• _Written exercise_: Copy the records word for word, from the line with "purple triangle at" to the line with "red L-shape: moved 19", both lines included. Leave the pictures out.

• _Data listing_:
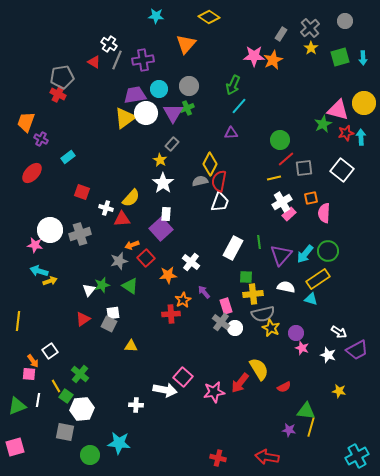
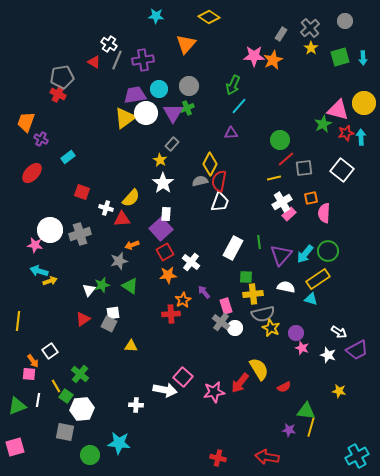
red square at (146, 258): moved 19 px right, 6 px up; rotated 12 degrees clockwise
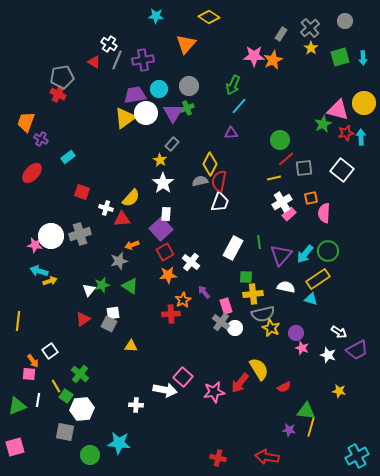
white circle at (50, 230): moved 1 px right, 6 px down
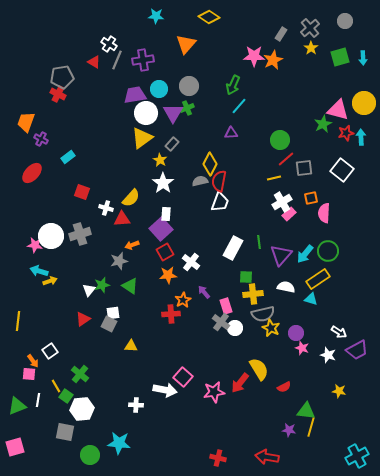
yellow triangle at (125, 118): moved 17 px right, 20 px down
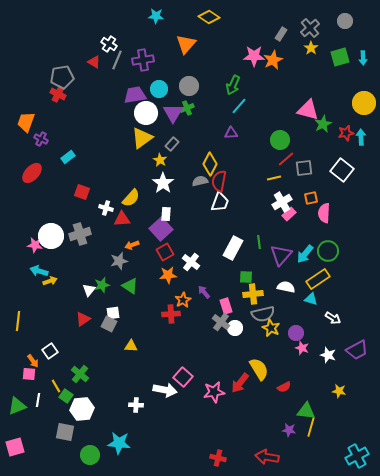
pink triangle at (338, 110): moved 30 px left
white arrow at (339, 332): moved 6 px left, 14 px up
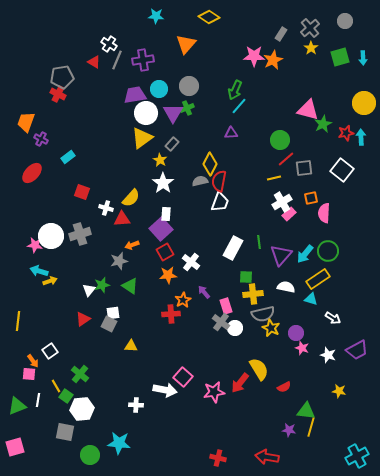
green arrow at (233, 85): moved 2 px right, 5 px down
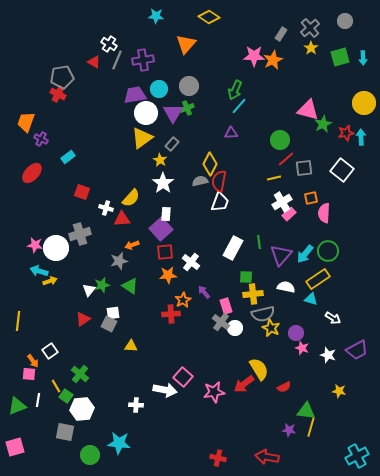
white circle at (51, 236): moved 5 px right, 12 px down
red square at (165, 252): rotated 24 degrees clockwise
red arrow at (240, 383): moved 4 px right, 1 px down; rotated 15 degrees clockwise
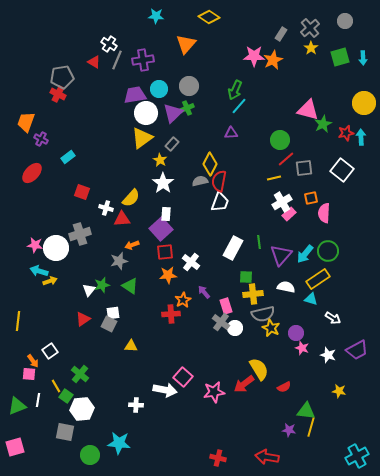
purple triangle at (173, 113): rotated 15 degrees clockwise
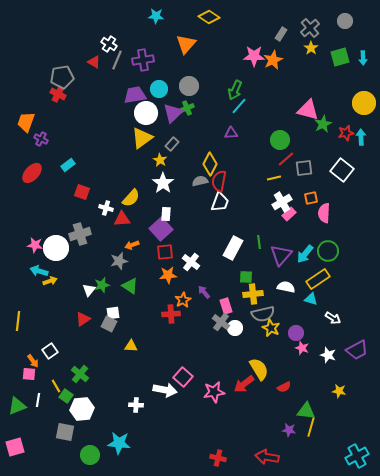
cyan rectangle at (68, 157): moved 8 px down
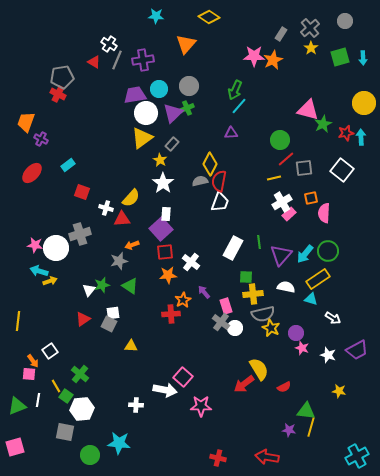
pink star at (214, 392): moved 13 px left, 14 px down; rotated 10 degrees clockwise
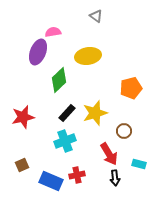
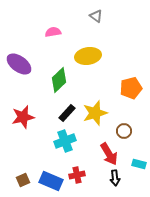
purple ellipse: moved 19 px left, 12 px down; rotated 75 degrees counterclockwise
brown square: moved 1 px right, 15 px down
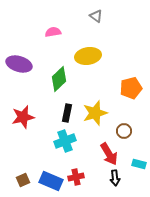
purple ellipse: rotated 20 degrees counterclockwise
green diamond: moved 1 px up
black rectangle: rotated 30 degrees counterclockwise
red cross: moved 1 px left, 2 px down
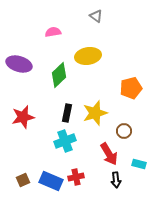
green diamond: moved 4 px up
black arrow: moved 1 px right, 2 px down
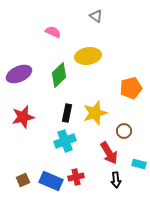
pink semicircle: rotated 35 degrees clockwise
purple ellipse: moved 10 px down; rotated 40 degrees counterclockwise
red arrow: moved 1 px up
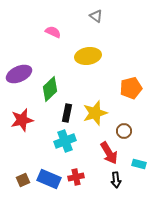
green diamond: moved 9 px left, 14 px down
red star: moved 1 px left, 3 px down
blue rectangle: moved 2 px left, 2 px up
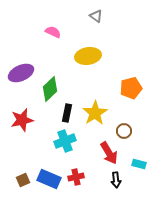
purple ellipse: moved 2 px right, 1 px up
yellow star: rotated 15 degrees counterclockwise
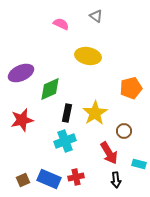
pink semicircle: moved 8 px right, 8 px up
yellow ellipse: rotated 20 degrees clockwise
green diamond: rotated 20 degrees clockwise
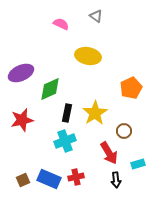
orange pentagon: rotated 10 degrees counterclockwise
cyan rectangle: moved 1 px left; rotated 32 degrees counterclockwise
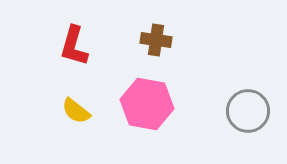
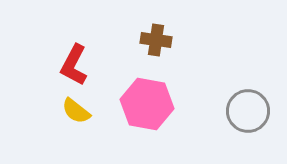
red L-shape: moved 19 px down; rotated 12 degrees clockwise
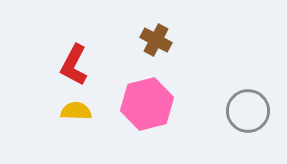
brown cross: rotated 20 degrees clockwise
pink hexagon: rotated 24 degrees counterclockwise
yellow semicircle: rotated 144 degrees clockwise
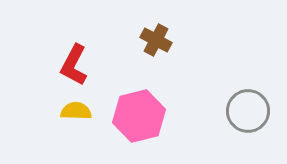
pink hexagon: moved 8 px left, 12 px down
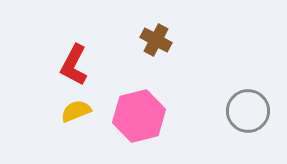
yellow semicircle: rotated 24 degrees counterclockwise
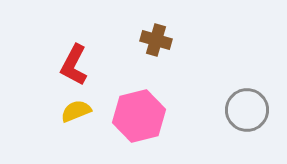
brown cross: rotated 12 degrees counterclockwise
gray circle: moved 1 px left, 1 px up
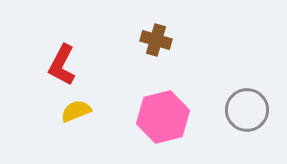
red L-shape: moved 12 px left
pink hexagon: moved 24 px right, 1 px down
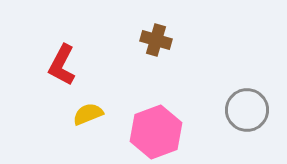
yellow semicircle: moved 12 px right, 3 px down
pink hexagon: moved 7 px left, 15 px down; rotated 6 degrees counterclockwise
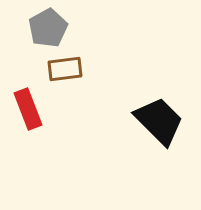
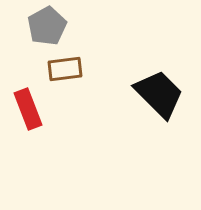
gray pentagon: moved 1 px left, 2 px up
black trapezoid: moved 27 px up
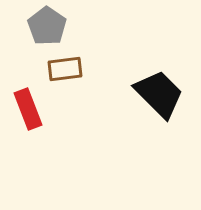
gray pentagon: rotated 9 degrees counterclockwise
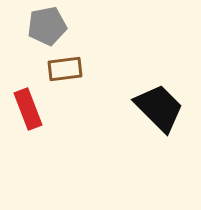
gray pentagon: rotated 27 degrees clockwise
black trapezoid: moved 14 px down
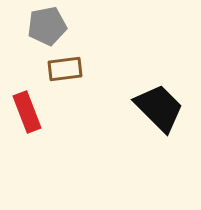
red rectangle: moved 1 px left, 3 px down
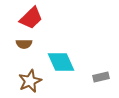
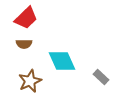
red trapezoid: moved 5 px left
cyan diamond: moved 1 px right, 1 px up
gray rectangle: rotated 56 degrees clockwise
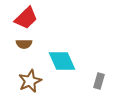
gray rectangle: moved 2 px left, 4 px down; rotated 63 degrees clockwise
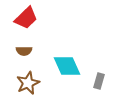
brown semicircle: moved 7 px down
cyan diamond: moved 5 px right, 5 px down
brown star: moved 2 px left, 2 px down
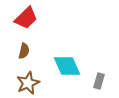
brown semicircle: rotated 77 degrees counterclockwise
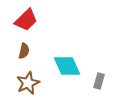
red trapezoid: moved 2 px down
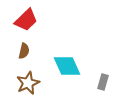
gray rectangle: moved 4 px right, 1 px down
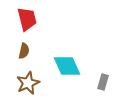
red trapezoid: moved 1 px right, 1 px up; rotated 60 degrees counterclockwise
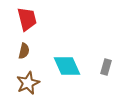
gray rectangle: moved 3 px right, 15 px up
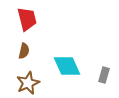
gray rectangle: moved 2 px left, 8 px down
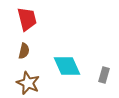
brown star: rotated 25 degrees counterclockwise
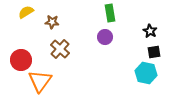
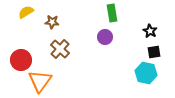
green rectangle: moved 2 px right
* * *
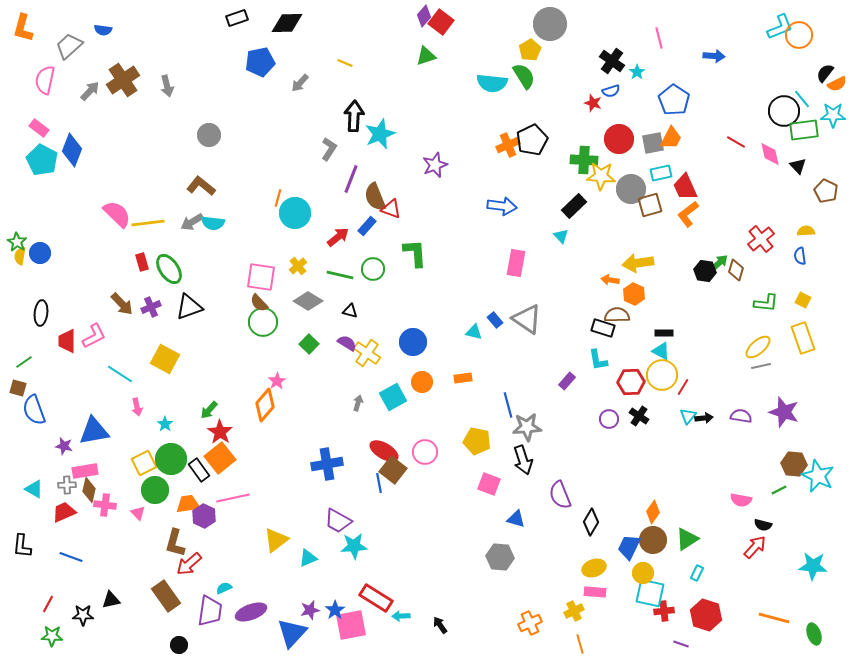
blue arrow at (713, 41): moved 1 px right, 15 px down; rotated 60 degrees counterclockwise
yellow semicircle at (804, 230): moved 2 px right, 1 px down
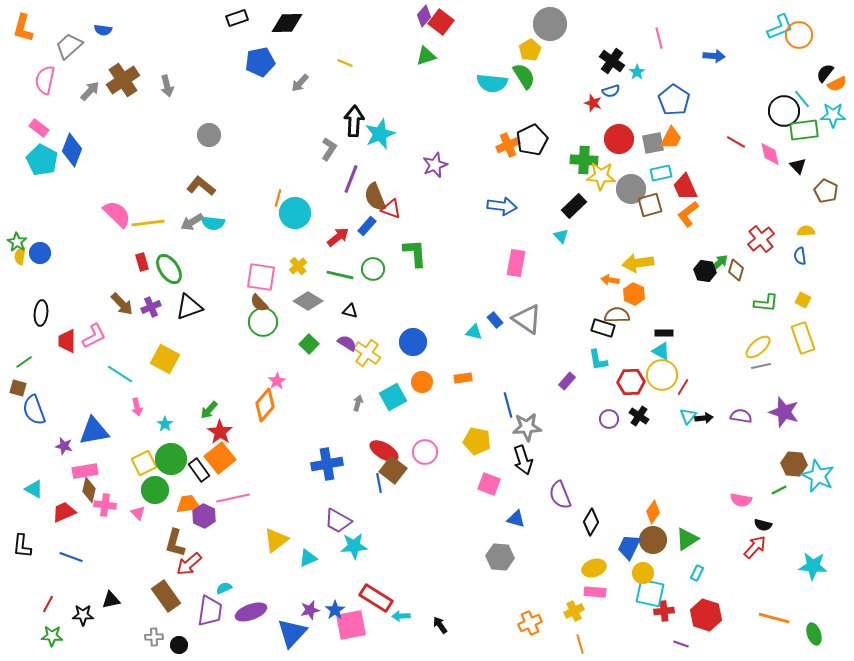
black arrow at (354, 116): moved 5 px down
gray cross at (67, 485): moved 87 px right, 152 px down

• _Exercise output_:
purple triangle at (173, 113): rotated 15 degrees clockwise
cyan rectangle at (68, 157): moved 8 px down
pink star at (214, 392): moved 13 px left, 14 px down; rotated 10 degrees clockwise
purple ellipse: moved 19 px left, 12 px down; rotated 75 degrees counterclockwise
brown square: moved 1 px right, 15 px down
purple ellipse: rotated 20 degrees counterclockwise
green diamond: moved 1 px up
black rectangle: rotated 30 degrees counterclockwise
red cross: moved 1 px left, 2 px down
green diamond: moved 4 px up
black arrow: moved 1 px right, 2 px down
pink semicircle: rotated 35 degrees clockwise
purple ellipse: moved 10 px down; rotated 40 degrees counterclockwise
red arrow: moved 1 px up
green diamond: moved 9 px left, 14 px down
red star: moved 1 px left, 3 px down
blue rectangle: moved 2 px left, 2 px up
purple ellipse: moved 2 px right, 1 px up
yellow star: rotated 15 degrees counterclockwise
pink semicircle: moved 8 px right, 8 px up
yellow ellipse: rotated 20 degrees clockwise
green diamond: rotated 20 degrees clockwise
orange pentagon: rotated 10 degrees counterclockwise
cyan rectangle: moved 1 px left; rotated 32 degrees counterclockwise
red L-shape: moved 19 px down; rotated 12 degrees clockwise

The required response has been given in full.